* Study material:
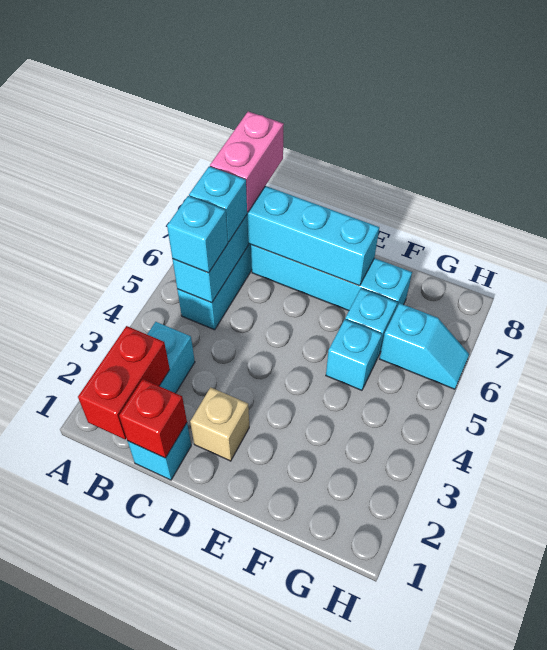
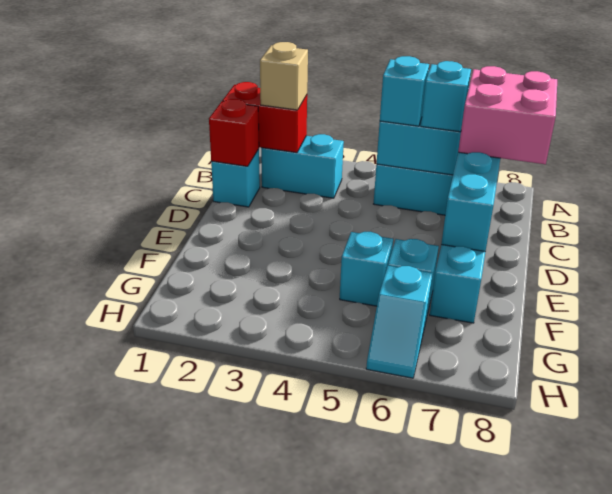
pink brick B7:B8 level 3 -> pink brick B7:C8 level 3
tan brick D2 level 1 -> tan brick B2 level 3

--

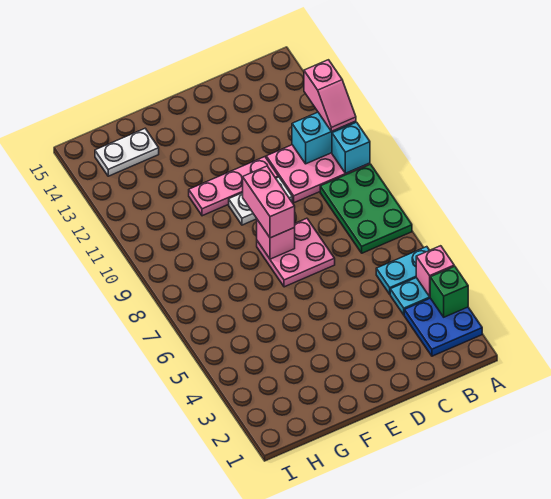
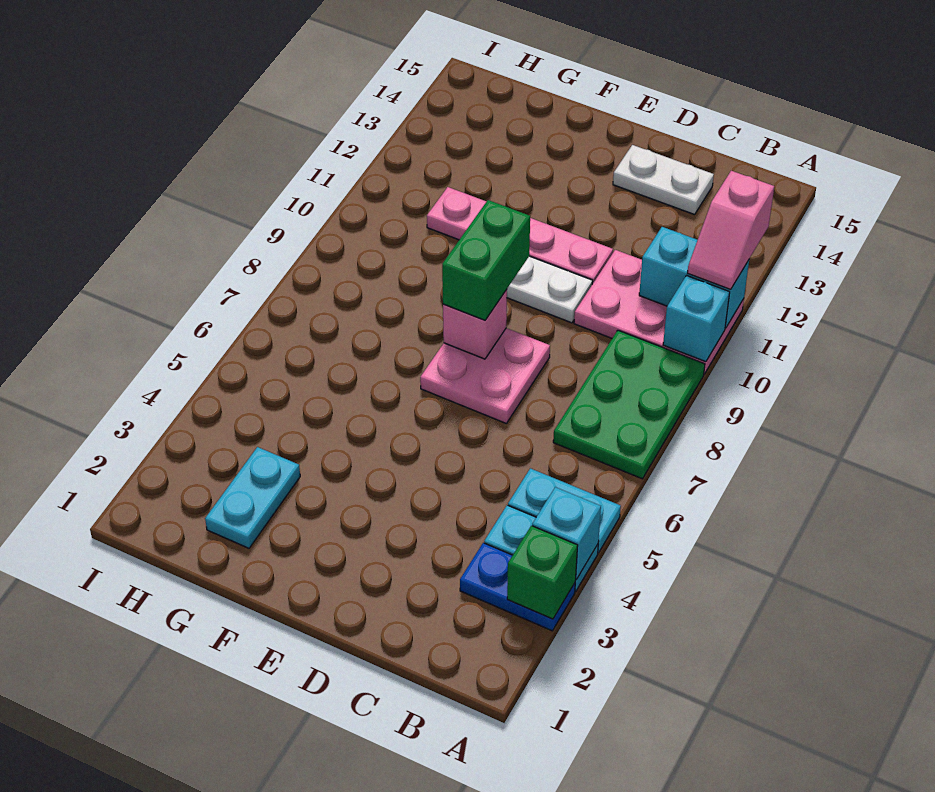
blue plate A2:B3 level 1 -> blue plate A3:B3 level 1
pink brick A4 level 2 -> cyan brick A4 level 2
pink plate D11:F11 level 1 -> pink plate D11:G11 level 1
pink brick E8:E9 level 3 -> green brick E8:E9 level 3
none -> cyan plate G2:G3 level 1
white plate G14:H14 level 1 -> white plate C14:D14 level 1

...

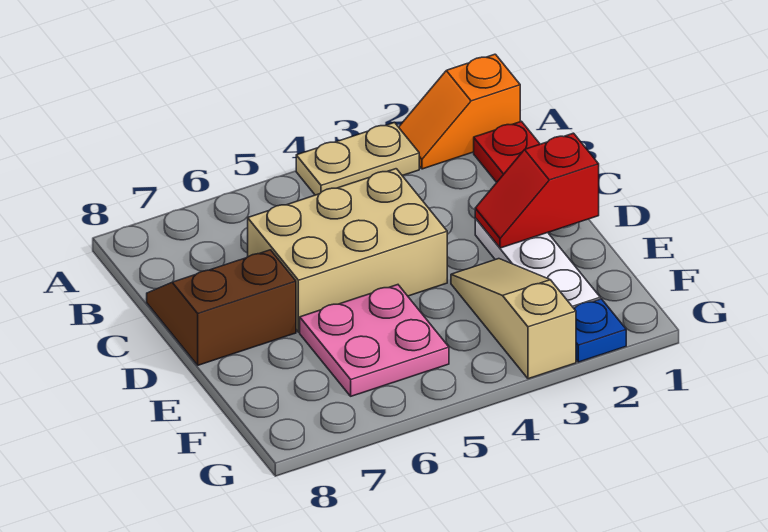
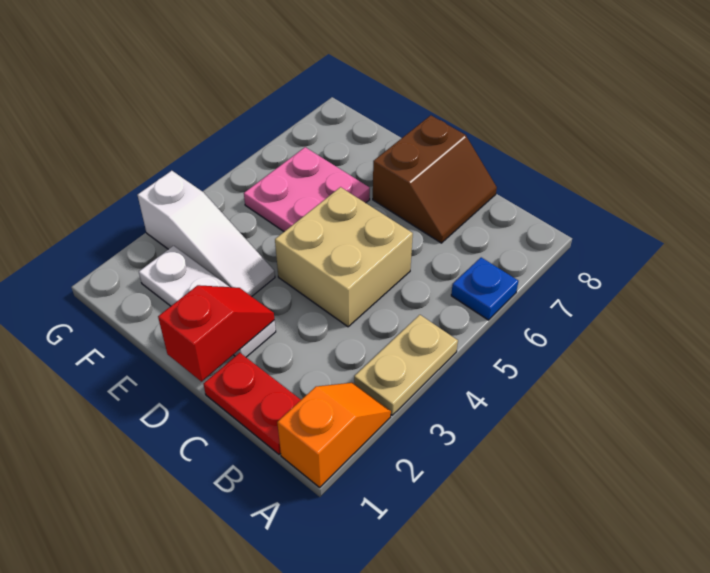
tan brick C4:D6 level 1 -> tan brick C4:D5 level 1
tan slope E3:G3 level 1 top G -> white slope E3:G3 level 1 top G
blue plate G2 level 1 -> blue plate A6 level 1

* Problem details: In the records above, how many lines hold the string "white"? Respond with that number only.

* Solution for this exercise: 2